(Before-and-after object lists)
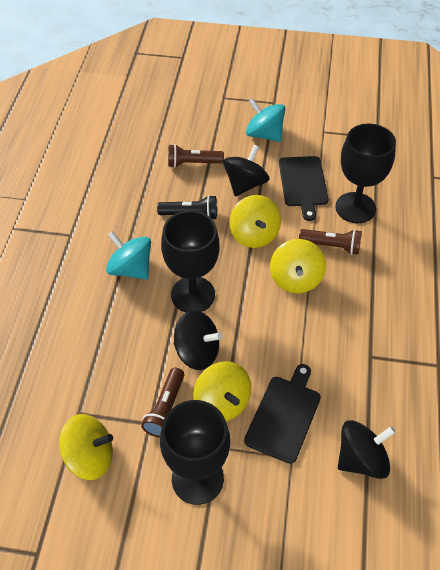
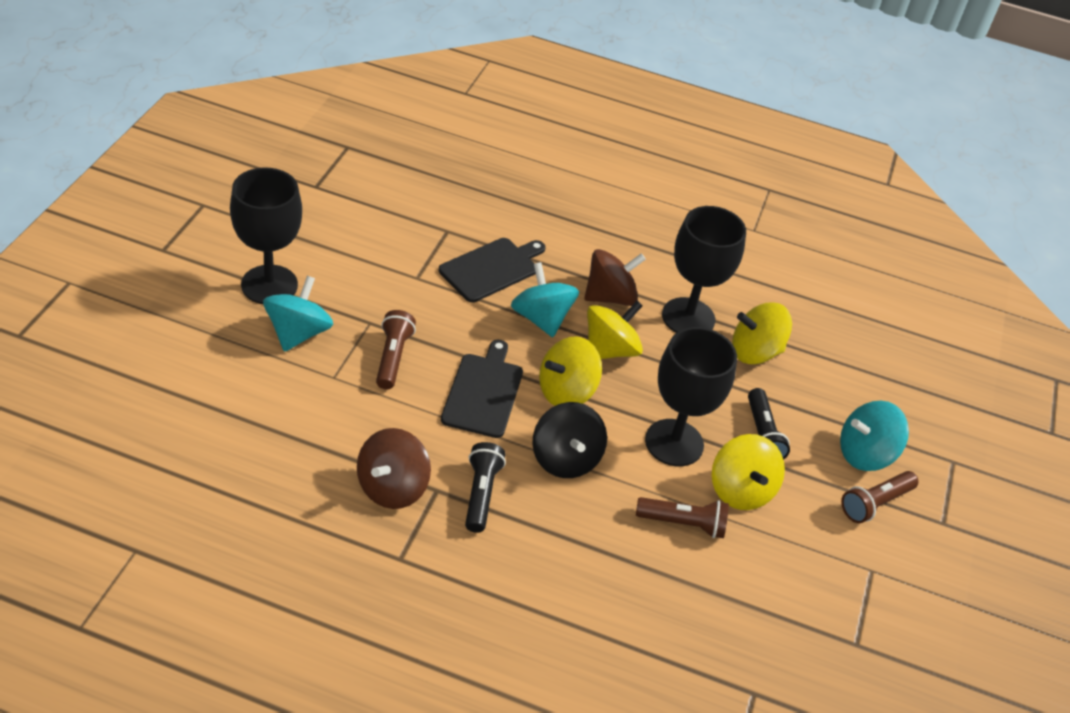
black flashlight: 1 -> 2
black spinning top: 3 -> 1
brown spinning top: 0 -> 2
turquoise spinning top: 2 -> 3

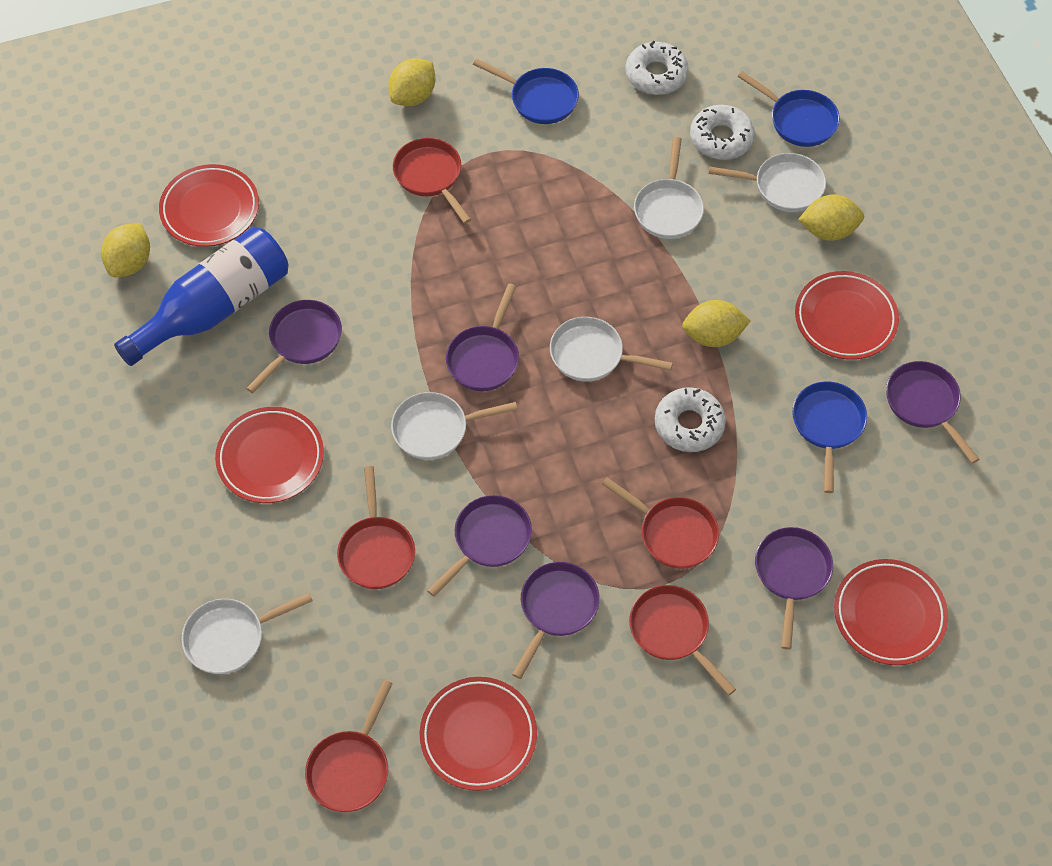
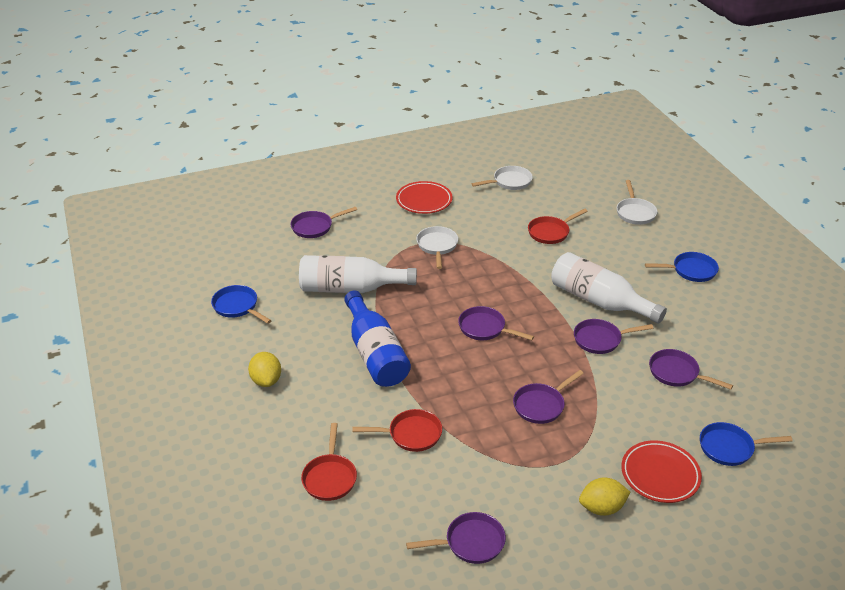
red pan: 5 -> 3
red plate: 5 -> 2
white bottle: 0 -> 2
white donut: 3 -> 0
white pan: 5 -> 3
yellow lemon: 4 -> 2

**Action item**
Count the lines of the data above where the string "black" shows up; reply with the number only.

**Exercise result**
2